■ Material for this exercise ■
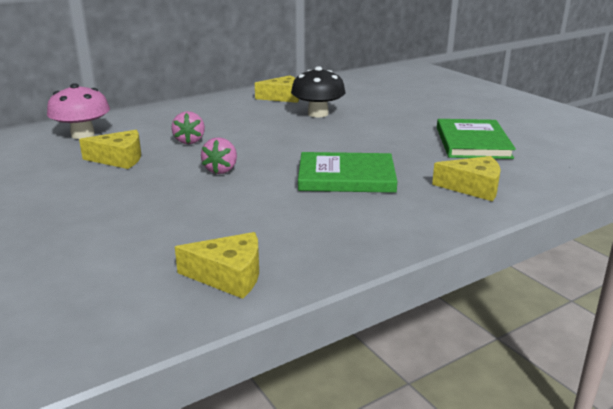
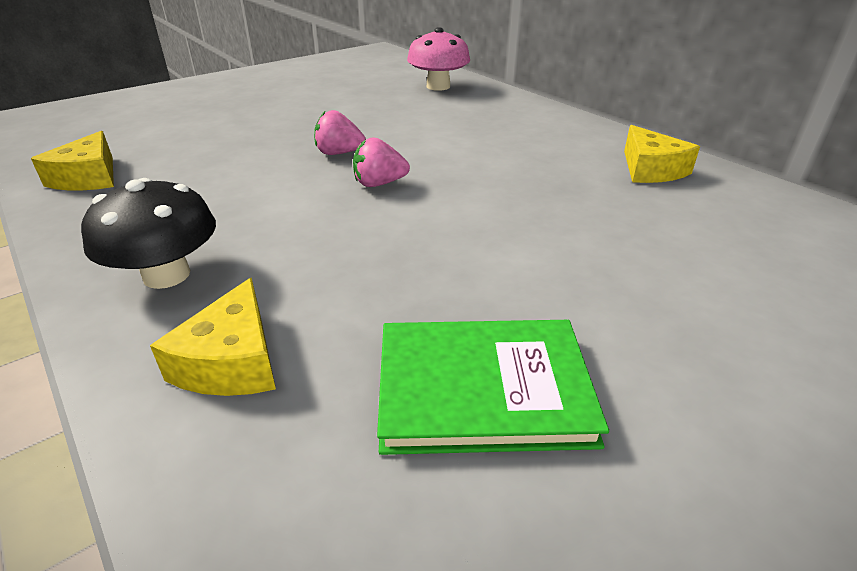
camera: 85 degrees right, 10 degrees up
(119, 159) = (373, 107): yellow cheese -> none
(189, 141) = (430, 130): pink strawberry -> pink strawberry (379, 184)
(318, 114) = (581, 201): black mushroom -> black mushroom (166, 275)
(346, 177) = (305, 231): green book -> none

■ What is needed ■
Copy out the data above exactly, except the pictures.

■ Exercise result ■
camera: 85 degrees right, 10 degrees up
(119, 159) = (373, 107): yellow cheese -> none
(189, 141) = (430, 130): pink strawberry -> pink strawberry (379, 184)
(318, 114) = (581, 201): black mushroom -> black mushroom (166, 275)
(346, 177) = (305, 231): green book -> none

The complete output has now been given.